= DATA FOR THIS TASK =
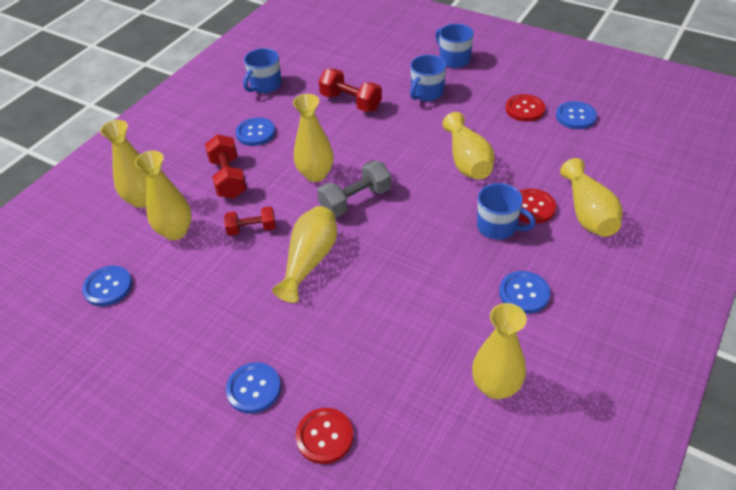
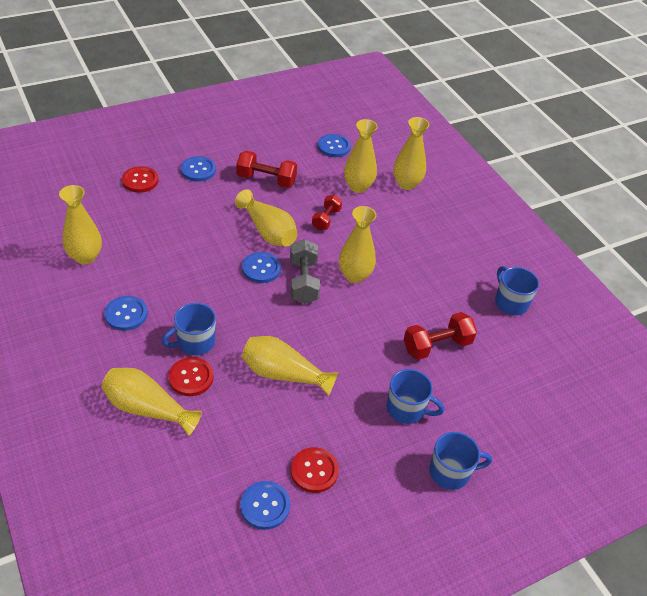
camera: 115 degrees right, 0 degrees up
red dumbbell [205,134,247,199] -> red dumbbell moved to [236,151,297,188]
blue button [236,118,275,146] -> blue button moved to [242,252,281,283]
blue mug [410,55,446,101] -> blue mug turned 135 degrees clockwise [387,369,444,424]

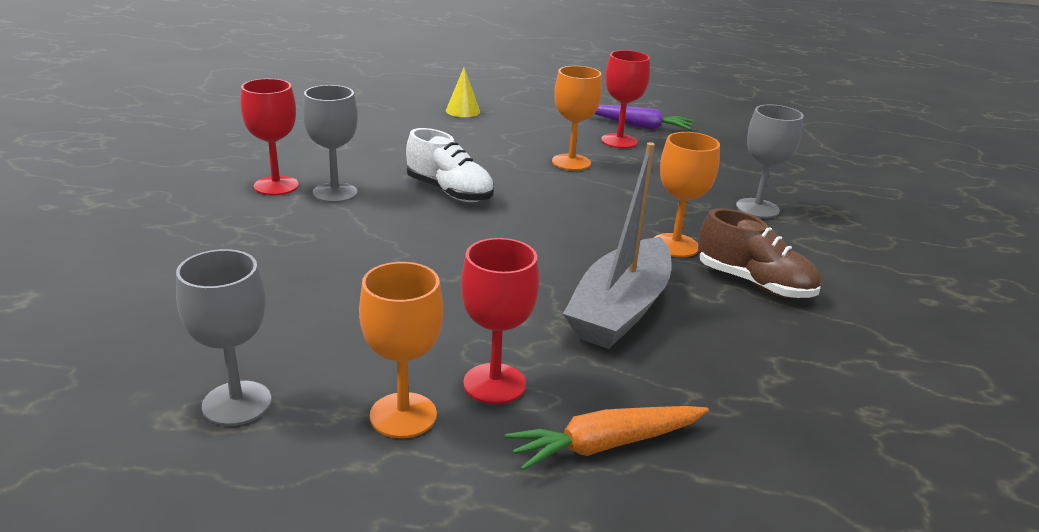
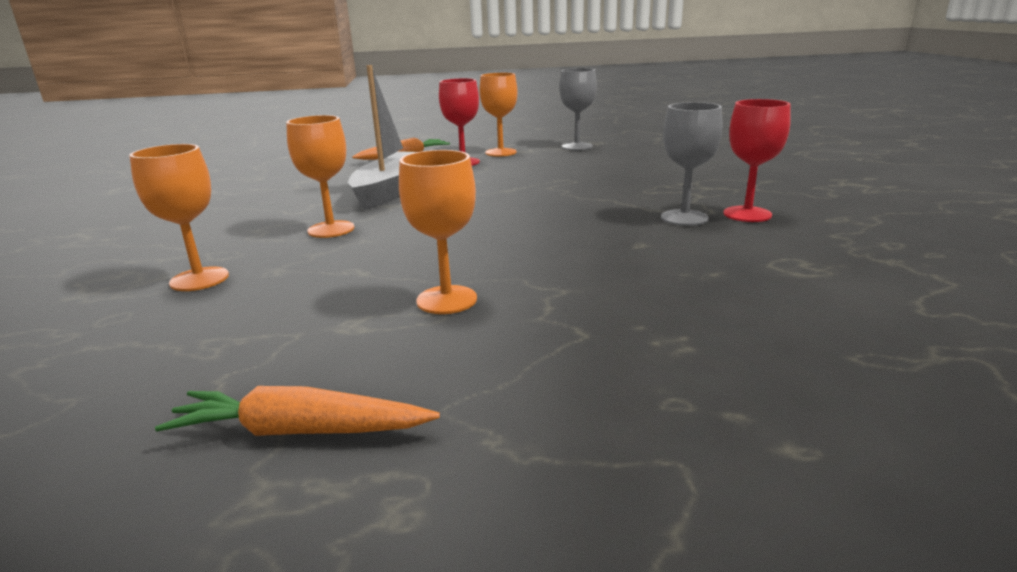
camera: 170 degrees right, 5 degrees down
white shoe [406,128,494,202] -> none
yellow cone [446,67,480,117] -> none
purple carrot [595,105,694,130] -> orange carrot [155,386,440,436]
red goblet [601,50,650,148] -> none
brown shoe [698,208,821,298] -> none
grey goblet [736,104,804,218] -> orange goblet [129,144,229,291]

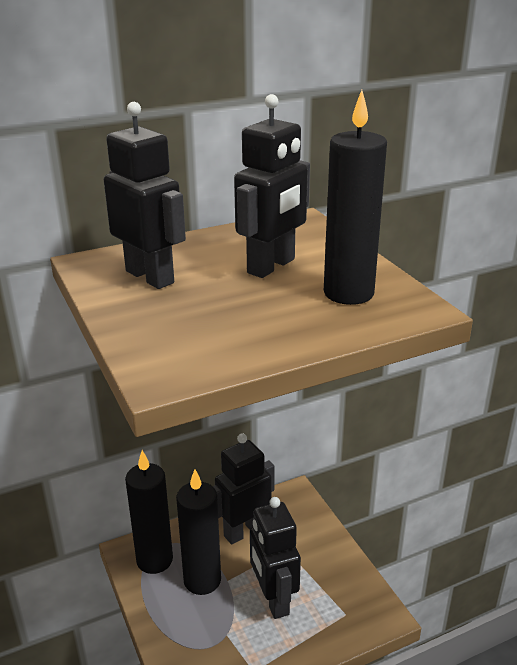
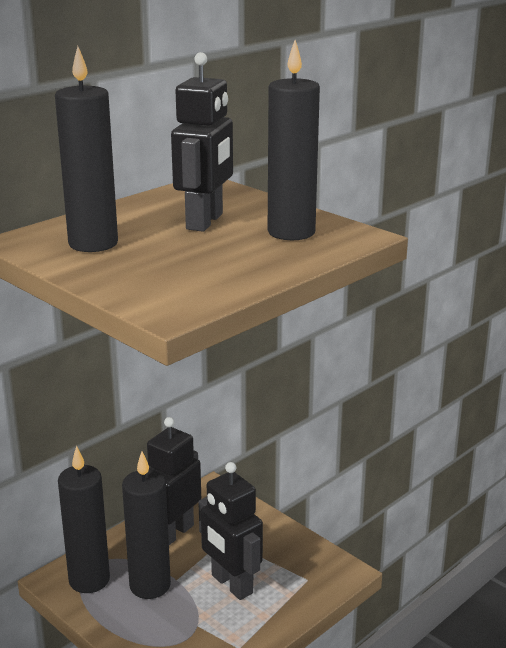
camera: 20 degrees left, 5 degrees down
black robot [104,102,186,289] -> black candle [55,46,118,252]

= WORK TASK =
Starting at the line that holds "brown shoe [698,208,821,298] -> none", retype every line through the end of the data, both ends included. Pictures stay out of the copy.

= SOLUTION TO THE PROBLEM =
brown shoe [698,208,821,298] -> none
grey goblet [736,104,804,218] -> orange goblet [129,144,229,291]

camera: 20 degrees left, 5 degrees down
black robot [104,102,186,289] -> black candle [55,46,118,252]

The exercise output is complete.